= Task to carry out =
Beneath this line are the data; copy exactly the part of them that opens with the line containing "purple ruler [305,121,362,175]" and closes with the line containing "purple cutting board [273,201,425,319]", and only that part.
*** Opening of Source data ***
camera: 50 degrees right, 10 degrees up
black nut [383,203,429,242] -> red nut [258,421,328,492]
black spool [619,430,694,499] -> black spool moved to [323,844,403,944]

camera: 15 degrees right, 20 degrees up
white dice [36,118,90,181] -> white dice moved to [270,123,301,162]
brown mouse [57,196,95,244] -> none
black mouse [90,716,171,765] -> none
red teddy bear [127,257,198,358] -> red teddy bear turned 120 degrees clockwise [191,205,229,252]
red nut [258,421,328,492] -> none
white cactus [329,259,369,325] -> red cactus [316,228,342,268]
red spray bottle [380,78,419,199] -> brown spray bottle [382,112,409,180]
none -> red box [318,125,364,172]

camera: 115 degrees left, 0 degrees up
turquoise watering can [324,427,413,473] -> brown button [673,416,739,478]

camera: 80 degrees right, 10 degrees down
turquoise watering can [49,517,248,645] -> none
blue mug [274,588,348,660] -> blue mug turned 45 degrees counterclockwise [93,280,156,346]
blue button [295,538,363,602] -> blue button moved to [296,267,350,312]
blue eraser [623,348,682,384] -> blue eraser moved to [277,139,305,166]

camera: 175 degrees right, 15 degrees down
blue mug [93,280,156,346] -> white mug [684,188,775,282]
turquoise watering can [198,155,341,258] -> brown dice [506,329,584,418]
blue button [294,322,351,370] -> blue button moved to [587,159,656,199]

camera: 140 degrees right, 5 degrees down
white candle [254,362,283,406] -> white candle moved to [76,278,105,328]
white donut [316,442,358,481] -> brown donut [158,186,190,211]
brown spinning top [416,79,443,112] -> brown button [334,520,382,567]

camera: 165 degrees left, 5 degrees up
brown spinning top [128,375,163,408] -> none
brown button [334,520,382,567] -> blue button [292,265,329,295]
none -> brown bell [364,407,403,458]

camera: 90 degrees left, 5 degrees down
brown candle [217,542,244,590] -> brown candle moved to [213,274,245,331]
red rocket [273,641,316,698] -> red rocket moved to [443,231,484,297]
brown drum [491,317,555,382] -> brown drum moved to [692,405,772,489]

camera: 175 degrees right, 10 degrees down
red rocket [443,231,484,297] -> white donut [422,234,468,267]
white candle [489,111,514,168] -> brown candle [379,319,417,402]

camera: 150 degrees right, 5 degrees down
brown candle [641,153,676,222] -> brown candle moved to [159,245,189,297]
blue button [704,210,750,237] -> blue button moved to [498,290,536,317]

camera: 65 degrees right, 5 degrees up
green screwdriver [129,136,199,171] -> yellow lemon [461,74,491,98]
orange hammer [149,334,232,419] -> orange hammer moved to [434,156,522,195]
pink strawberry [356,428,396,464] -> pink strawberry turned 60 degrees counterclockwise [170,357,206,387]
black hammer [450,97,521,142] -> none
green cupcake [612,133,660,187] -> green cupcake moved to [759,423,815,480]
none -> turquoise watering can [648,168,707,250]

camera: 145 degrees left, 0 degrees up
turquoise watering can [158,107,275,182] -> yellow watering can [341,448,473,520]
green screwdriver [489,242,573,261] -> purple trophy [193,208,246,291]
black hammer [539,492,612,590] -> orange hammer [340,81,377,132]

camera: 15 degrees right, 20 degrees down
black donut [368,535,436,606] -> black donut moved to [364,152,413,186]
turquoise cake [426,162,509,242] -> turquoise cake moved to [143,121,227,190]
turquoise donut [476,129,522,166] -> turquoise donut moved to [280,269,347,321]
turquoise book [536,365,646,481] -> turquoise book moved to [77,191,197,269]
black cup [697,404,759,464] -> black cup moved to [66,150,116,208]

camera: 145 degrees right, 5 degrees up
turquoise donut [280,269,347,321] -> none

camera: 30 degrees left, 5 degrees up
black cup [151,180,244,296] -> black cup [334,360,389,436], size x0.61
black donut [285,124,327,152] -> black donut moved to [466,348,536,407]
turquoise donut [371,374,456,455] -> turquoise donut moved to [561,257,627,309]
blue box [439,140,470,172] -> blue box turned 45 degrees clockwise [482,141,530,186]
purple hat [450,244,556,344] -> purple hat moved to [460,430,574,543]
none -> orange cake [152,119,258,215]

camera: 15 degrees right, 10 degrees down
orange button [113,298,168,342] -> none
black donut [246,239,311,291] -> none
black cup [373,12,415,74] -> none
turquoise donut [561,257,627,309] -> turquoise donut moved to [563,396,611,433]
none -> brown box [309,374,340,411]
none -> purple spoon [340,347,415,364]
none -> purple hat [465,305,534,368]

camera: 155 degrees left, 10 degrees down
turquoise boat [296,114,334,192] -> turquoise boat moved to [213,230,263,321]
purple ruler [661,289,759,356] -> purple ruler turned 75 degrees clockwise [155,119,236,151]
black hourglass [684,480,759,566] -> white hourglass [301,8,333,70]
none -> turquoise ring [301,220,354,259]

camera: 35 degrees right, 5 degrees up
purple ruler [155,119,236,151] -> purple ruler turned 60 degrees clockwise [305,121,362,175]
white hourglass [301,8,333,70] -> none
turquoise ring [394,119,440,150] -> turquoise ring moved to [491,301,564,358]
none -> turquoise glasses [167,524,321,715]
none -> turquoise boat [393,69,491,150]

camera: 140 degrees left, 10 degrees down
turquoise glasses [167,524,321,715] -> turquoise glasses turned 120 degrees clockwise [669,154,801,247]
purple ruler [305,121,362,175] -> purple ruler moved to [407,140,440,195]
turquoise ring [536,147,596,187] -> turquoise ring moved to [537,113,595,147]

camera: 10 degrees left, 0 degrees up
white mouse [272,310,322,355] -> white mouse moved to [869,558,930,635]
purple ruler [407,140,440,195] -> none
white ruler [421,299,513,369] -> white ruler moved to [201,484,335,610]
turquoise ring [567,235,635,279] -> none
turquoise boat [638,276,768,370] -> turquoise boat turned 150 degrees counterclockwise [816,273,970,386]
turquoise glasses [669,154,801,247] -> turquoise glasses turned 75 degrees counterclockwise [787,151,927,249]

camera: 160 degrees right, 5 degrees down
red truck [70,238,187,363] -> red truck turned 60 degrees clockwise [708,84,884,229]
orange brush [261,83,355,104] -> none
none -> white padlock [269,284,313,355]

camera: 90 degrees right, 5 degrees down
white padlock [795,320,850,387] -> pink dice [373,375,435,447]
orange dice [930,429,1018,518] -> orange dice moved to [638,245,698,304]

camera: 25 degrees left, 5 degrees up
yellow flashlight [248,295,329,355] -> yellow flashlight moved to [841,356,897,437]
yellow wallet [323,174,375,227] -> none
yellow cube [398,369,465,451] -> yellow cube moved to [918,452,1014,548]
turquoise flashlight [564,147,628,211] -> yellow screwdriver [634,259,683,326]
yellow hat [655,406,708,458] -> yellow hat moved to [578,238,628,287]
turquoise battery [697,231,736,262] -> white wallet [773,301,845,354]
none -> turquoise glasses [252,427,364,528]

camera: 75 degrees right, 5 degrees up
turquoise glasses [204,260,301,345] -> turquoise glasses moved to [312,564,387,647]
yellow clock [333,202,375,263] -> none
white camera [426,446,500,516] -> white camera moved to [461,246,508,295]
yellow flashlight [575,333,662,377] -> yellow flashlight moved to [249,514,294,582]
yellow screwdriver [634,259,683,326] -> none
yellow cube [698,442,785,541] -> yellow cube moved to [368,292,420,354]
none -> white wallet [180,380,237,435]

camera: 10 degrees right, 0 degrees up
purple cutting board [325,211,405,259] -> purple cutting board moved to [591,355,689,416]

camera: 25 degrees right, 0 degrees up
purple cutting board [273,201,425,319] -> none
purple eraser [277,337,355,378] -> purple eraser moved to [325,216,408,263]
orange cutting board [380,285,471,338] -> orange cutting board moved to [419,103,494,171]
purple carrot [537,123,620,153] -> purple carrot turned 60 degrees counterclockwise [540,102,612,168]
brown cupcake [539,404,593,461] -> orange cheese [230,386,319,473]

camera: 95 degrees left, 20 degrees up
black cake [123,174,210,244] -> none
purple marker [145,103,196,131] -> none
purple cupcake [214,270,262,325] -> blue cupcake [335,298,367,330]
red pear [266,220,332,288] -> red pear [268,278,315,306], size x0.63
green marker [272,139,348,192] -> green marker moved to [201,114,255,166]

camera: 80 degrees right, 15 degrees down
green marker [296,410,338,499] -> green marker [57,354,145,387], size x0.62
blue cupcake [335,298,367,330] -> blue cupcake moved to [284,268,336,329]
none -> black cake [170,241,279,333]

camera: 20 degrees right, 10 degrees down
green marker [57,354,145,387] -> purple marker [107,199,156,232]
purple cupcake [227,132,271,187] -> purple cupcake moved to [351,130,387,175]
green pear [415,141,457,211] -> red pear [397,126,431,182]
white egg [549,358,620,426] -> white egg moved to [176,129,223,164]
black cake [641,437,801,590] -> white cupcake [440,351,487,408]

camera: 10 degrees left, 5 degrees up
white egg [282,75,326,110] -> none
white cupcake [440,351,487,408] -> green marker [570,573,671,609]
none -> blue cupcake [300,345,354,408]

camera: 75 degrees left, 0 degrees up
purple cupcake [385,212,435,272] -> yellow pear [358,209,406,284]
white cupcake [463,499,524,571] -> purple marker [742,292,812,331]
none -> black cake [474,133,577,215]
*** Close of Source data ***
= Completed exercise =
purple ruler [305,121,362,175] -> purple ruler moved to [407,140,440,195]
turquoise ring [536,147,596,187] -> turquoise ring moved to [537,113,595,147]

camera: 10 degrees left, 0 degrees up
white mouse [272,310,322,355] -> white mouse moved to [869,558,930,635]
purple ruler [407,140,440,195] -> none
white ruler [421,299,513,369] -> white ruler moved to [201,484,335,610]
turquoise ring [567,235,635,279] -> none
turquoise boat [638,276,768,370] -> turquoise boat turned 150 degrees counterclockwise [816,273,970,386]
turquoise glasses [669,154,801,247] -> turquoise glasses turned 75 degrees counterclockwise [787,151,927,249]

camera: 160 degrees right, 5 degrees down
red truck [70,238,187,363] -> red truck turned 60 degrees clockwise [708,84,884,229]
orange brush [261,83,355,104] -> none
none -> white padlock [269,284,313,355]

camera: 90 degrees right, 5 degrees down
white padlock [795,320,850,387] -> pink dice [373,375,435,447]
orange dice [930,429,1018,518] -> orange dice moved to [638,245,698,304]

camera: 25 degrees left, 5 degrees up
yellow flashlight [248,295,329,355] -> yellow flashlight moved to [841,356,897,437]
yellow wallet [323,174,375,227] -> none
yellow cube [398,369,465,451] -> yellow cube moved to [918,452,1014,548]
turquoise flashlight [564,147,628,211] -> yellow screwdriver [634,259,683,326]
yellow hat [655,406,708,458] -> yellow hat moved to [578,238,628,287]
turquoise battery [697,231,736,262] -> white wallet [773,301,845,354]
none -> turquoise glasses [252,427,364,528]

camera: 75 degrees right, 5 degrees up
turquoise glasses [204,260,301,345] -> turquoise glasses moved to [312,564,387,647]
yellow clock [333,202,375,263] -> none
white camera [426,446,500,516] -> white camera moved to [461,246,508,295]
yellow flashlight [575,333,662,377] -> yellow flashlight moved to [249,514,294,582]
yellow screwdriver [634,259,683,326] -> none
yellow cube [698,442,785,541] -> yellow cube moved to [368,292,420,354]
none -> white wallet [180,380,237,435]

camera: 10 degrees right, 0 degrees up
purple cutting board [325,211,405,259] -> purple cutting board moved to [591,355,689,416]

camera: 25 degrees right, 0 degrees up
purple cutting board [273,201,425,319] -> none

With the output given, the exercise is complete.